● **WORK ITEM**: Print word for word the first line of the records below and every following line through the one containing "RTC pin SCL: 10 -> A3"; print nothing else.

** RECORDS PROVIDED follows **

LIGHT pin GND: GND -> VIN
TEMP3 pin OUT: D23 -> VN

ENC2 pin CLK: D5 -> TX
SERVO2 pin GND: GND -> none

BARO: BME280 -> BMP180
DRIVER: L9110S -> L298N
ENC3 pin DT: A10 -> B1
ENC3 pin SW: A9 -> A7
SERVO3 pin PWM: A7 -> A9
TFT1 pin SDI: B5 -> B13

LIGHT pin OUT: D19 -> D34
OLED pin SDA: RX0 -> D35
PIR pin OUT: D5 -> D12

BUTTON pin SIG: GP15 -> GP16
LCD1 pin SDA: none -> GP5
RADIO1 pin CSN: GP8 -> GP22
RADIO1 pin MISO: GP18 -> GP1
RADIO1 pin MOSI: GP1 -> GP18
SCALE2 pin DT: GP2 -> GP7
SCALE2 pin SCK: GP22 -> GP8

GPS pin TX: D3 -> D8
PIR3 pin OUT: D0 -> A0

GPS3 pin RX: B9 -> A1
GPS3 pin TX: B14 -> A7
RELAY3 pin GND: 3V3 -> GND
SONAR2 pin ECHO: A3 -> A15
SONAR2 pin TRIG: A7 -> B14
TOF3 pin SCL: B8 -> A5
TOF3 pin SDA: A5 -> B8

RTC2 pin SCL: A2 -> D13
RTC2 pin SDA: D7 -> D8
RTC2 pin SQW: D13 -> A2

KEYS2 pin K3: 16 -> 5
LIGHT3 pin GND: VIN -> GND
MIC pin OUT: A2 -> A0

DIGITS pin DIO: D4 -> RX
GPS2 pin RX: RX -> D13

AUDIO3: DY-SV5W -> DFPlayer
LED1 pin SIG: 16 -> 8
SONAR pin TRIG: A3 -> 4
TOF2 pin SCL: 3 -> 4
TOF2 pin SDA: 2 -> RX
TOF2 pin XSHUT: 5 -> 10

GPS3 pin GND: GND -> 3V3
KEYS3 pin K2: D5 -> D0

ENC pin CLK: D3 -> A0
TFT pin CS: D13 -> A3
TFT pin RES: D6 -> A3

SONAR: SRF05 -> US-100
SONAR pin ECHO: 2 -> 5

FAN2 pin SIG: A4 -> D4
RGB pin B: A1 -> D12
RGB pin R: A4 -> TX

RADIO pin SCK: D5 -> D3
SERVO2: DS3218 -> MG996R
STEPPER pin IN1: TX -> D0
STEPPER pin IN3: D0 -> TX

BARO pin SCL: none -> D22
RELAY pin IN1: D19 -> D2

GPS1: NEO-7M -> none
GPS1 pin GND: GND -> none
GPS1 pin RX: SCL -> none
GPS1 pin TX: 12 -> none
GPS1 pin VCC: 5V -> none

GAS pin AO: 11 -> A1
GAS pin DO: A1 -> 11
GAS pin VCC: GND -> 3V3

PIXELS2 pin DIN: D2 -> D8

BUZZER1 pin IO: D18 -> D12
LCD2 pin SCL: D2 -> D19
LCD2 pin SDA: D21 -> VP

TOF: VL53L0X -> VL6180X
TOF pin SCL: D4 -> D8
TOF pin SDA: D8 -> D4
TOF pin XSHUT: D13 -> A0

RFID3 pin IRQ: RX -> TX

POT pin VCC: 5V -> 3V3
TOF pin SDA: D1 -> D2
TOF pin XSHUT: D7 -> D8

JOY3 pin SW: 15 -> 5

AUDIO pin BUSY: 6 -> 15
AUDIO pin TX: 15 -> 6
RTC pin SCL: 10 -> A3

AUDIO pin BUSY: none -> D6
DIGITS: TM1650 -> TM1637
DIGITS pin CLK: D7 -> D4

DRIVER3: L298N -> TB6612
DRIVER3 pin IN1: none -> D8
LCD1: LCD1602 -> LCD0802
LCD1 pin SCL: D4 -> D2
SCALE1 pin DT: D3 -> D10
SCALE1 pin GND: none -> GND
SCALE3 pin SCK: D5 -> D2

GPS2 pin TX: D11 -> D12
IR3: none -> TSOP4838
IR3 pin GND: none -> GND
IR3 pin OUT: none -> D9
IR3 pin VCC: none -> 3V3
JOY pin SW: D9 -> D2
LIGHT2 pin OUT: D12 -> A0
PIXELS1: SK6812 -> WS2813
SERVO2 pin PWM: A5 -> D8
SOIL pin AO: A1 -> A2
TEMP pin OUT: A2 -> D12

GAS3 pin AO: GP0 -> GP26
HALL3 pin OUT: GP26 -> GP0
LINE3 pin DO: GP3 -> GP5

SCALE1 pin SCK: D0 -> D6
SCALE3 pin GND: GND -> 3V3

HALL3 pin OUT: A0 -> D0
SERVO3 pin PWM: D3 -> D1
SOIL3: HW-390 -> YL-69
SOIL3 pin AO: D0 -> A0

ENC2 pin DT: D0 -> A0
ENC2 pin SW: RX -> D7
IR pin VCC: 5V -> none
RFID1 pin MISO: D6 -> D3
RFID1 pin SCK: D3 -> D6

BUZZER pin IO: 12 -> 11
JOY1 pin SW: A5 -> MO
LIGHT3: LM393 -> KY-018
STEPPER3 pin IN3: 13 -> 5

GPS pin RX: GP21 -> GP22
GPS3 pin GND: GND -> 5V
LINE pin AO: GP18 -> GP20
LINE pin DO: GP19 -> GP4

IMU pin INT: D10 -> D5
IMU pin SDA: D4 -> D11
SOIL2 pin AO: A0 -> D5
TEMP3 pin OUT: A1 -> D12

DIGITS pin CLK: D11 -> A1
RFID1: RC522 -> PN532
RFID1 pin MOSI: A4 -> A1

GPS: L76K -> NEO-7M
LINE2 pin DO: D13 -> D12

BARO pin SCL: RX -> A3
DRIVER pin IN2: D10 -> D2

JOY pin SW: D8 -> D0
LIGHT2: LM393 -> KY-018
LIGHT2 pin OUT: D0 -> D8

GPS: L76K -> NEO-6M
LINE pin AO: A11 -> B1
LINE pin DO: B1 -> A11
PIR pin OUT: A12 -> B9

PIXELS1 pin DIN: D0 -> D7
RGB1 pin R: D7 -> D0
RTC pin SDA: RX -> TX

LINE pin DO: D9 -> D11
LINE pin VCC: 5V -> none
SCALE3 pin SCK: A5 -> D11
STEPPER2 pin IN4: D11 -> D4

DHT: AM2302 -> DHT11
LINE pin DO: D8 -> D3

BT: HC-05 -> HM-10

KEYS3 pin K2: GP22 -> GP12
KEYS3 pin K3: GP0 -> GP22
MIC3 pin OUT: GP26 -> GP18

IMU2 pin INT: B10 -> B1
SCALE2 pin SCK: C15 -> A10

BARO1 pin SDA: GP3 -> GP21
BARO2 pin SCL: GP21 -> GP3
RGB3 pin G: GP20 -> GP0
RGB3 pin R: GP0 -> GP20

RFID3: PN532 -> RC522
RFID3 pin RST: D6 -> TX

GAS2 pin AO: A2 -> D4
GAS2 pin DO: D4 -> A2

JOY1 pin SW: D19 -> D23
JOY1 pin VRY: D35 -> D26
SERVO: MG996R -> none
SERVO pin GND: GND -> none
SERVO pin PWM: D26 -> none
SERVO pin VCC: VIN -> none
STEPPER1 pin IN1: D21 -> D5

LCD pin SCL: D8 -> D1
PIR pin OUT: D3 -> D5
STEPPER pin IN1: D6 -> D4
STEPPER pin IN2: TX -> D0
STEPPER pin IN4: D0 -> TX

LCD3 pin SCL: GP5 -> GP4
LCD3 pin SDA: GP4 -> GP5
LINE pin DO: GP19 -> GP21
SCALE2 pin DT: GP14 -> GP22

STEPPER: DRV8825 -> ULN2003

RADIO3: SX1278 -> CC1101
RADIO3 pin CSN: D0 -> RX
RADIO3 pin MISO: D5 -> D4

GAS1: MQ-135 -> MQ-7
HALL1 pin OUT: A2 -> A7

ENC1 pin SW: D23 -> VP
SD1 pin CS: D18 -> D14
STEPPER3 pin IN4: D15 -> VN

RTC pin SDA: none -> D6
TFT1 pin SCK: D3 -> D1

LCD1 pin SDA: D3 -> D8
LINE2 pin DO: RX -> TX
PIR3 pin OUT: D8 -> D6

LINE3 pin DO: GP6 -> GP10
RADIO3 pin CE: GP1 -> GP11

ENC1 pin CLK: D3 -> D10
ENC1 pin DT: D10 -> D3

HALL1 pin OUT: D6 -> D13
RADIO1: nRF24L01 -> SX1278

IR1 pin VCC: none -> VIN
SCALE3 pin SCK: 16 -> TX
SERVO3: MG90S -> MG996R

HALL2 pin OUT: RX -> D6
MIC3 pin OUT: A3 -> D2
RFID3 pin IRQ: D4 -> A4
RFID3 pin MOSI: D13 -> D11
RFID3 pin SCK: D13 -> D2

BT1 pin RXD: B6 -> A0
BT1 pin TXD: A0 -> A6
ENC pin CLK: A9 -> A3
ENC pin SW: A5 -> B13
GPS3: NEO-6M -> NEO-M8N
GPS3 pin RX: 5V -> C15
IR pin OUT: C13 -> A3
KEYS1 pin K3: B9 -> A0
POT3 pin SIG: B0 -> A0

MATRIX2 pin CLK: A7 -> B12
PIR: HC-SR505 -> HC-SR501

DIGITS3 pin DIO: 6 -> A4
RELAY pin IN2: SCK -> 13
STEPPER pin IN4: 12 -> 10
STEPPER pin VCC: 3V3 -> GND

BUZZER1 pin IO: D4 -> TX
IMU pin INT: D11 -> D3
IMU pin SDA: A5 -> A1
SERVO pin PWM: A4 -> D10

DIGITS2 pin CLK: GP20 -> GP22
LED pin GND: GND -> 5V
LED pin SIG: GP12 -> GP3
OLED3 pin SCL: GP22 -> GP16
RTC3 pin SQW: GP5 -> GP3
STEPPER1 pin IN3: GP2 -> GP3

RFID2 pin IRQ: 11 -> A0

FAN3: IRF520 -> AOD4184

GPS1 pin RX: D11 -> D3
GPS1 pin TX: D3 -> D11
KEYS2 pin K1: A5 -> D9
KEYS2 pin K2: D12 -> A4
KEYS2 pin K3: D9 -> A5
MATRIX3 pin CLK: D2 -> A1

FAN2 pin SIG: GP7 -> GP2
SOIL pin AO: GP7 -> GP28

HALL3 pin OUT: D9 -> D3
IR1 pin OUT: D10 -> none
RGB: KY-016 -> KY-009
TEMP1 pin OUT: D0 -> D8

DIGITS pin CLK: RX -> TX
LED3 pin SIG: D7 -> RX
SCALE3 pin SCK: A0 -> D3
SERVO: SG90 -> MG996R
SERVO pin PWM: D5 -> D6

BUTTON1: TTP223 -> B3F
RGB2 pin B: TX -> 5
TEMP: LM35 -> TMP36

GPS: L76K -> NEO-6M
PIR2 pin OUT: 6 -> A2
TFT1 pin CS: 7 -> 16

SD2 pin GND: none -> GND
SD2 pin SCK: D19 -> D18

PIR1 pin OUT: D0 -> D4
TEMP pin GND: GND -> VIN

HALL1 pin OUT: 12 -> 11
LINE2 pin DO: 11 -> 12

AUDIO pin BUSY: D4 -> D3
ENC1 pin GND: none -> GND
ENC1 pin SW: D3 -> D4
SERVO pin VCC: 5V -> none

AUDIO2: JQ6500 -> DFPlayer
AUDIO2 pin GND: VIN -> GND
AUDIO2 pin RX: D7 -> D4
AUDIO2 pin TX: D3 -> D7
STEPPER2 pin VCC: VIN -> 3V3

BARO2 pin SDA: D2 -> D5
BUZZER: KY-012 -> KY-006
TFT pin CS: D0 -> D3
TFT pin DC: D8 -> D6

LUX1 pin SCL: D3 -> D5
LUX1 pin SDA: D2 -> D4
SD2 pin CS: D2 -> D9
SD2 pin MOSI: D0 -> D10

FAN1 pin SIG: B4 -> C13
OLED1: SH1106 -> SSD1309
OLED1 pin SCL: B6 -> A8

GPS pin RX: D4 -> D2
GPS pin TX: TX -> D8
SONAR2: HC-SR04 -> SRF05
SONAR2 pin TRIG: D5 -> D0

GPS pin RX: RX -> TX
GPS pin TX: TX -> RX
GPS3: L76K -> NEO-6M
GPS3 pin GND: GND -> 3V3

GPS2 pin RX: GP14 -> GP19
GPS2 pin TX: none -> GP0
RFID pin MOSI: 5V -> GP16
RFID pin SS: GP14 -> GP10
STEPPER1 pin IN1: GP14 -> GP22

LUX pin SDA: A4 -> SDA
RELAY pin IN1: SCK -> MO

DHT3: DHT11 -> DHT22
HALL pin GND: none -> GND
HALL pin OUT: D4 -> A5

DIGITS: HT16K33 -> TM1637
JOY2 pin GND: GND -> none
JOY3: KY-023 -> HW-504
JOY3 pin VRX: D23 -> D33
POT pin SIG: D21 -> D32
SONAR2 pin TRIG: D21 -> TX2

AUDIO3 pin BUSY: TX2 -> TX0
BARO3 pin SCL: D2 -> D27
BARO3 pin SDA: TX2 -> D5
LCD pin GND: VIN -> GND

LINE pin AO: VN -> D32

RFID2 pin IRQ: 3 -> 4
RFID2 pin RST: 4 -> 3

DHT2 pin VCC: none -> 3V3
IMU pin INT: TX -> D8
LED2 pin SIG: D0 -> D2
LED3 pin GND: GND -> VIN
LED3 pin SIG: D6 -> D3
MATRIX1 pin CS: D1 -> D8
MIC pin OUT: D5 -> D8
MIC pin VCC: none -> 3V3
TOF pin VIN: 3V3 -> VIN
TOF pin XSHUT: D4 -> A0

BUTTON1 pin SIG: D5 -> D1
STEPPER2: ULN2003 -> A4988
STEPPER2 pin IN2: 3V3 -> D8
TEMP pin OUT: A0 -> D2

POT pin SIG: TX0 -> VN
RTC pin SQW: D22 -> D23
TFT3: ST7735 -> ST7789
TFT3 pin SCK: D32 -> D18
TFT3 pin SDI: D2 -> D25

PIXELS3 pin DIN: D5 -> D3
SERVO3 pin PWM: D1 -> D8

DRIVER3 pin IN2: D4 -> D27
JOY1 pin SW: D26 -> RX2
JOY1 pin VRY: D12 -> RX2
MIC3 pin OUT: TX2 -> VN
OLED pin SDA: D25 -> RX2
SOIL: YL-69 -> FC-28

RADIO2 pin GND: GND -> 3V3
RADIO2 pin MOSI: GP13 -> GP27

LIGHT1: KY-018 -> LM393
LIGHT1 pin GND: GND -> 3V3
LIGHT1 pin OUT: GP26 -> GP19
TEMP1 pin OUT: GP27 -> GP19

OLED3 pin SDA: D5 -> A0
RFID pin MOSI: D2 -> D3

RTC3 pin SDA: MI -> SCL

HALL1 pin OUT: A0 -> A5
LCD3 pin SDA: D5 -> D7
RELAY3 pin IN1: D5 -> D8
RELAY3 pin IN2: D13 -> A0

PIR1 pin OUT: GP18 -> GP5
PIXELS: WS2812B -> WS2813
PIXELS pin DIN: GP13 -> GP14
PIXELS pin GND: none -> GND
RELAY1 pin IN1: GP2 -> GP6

** End of RECORDS PROVIDED **

● **YOUR RESPONSE**:
LIGHT pin GND: GND -> VIN
TEMP3 pin OUT: D23 -> VN

ENC2 pin CLK: D5 -> TX
SERVO2 pin GND: GND -> none

BARO: BME280 -> BMP180
DRIVER: L9110S -> L298N
ENC3 pin DT: A10 -> B1
ENC3 pin SW: A9 -> A7
SERVO3 pin PWM: A7 -> A9
TFT1 pin SDI: B5 -> B13

LIGHT pin OUT: D19 -> D34
OLED pin SDA: RX0 -> D35
PIR pin OUT: D5 -> D12

BUTTON pin SIG: GP15 -> GP16
LCD1 pin SDA: none -> GP5
RADIO1 pin CSN: GP8 -> GP22
RADIO1 pin MISO: GP18 -> GP1
RADIO1 pin MOSI: GP1 -> GP18
SCALE2 pin DT: GP2 -> GP7
SCALE2 pin SCK: GP22 -> GP8

GPS pin TX: D3 -> D8
PIR3 pin OUT: D0 -> A0

GPS3 pin RX: B9 -> A1
GPS3 pin TX: B14 -> A7
RELAY3 pin GND: 3V3 -> GND
SONAR2 pin ECHO: A3 -> A15
SONAR2 pin TRIG: A7 -> B14
TOF3 pin SCL: B8 -> A5
TOF3 pin SDA: A5 -> B8

RTC2 pin SCL: A2 -> D13
RTC2 pin SDA: D7 -> D8
RTC2 pin SQW: D13 -> A2

KEYS2 pin K3: 16 -> 5
LIGHT3 pin GND: VIN -> GND
MIC pin OUT: A2 -> A0

DIGITS pin DIO: D4 -> RX
GPS2 pin RX: RX -> D13

AUDIO3: DY-SV5W -> DFPlayer
LED1 pin SIG: 16 -> 8
SONAR pin TRIG: A3 -> 4
TOF2 pin SCL: 3 -> 4
TOF2 pin SDA: 2 -> RX
TOF2 pin XSHUT: 5 -> 10

GPS3 pin GND: GND -> 3V3
KEYS3 pin K2: D5 -> D0

ENC pin CLK: D3 -> A0
TFT pin CS: D13 -> A3
TFT pin RES: D6 -> A3

SONAR: SRF05 -> US-100
SONAR pin ECHO: 2 -> 5

FAN2 pin SIG: A4 -> D4
RGB pin B: A1 -> D12
RGB pin R: A4 -> TX

RADIO pin SCK: D5 -> D3
SERVO2: DS3218 -> MG996R
STEPPER pin IN1: TX -> D0
STEPPER pin IN3: D0 -> TX

BARO pin SCL: none -> D22
RELAY pin IN1: D19 -> D2

GPS1: NEO-7M -> none
GPS1 pin GND: GND -> none
GPS1 pin RX: SCL -> none
GPS1 pin TX: 12 -> none
GPS1 pin VCC: 5V -> none

GAS pin AO: 11 -> A1
GAS pin DO: A1 -> 11
GAS pin VCC: GND -> 3V3

PIXELS2 pin DIN: D2 -> D8

BUZZER1 pin IO: D18 -> D12
LCD2 pin SCL: D2 -> D19
LCD2 pin SDA: D21 -> VP

TOF: VL53L0X -> VL6180X
TOF pin SCL: D4 -> D8
TOF pin SDA: D8 -> D4
TOF pin XSHUT: D13 -> A0

RFID3 pin IRQ: RX -> TX

POT pin VCC: 5V -> 3V3
TOF pin SDA: D1 -> D2
TOF pin XSHUT: D7 -> D8

JOY3 pin SW: 15 -> 5

AUDIO pin BUSY: 6 -> 15
AUDIO pin TX: 15 -> 6
RTC pin SCL: 10 -> A3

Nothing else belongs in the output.